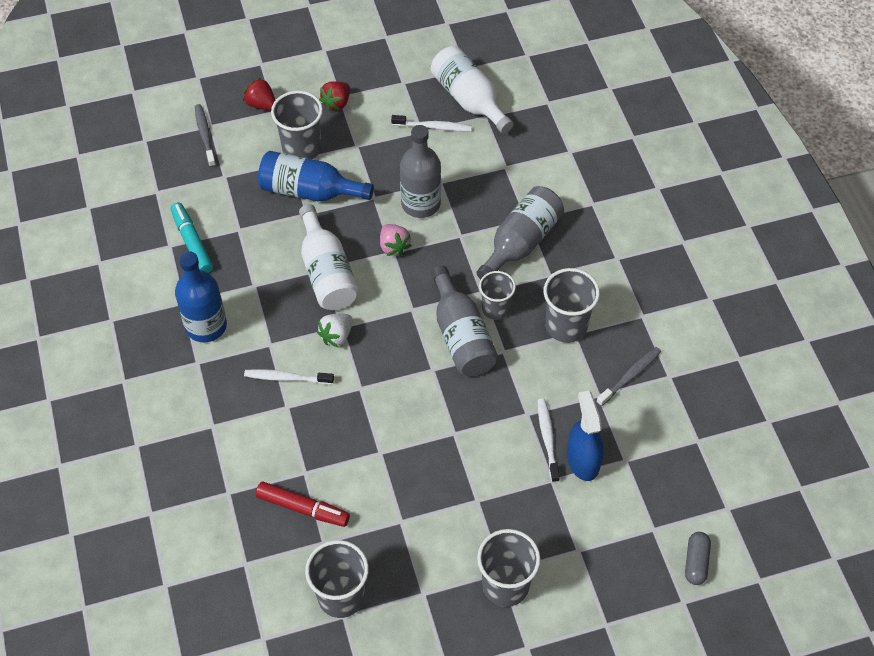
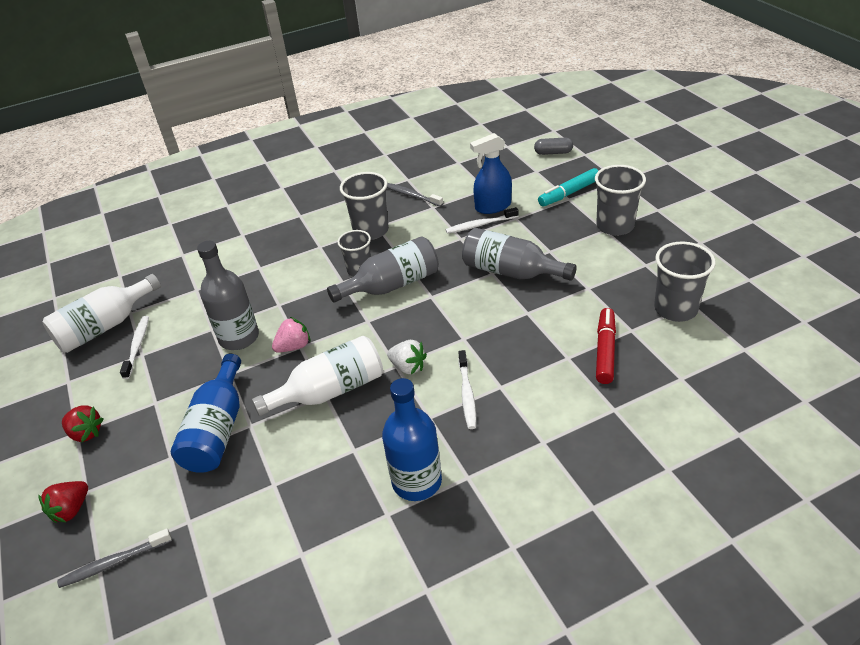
camera: 95 degrees left, 15 degrees down
(192, 242) = (295, 529): turquoise marker -> turquoise marker (569, 193)
(301, 148) = (152, 451): grey cup -> none
(521, 242) = (285, 267): grey bottle -> grey bottle (511, 272)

════

- What you should do: Please tally the lines above that include the word "grey" and answer with the number by itself.

- Response: 2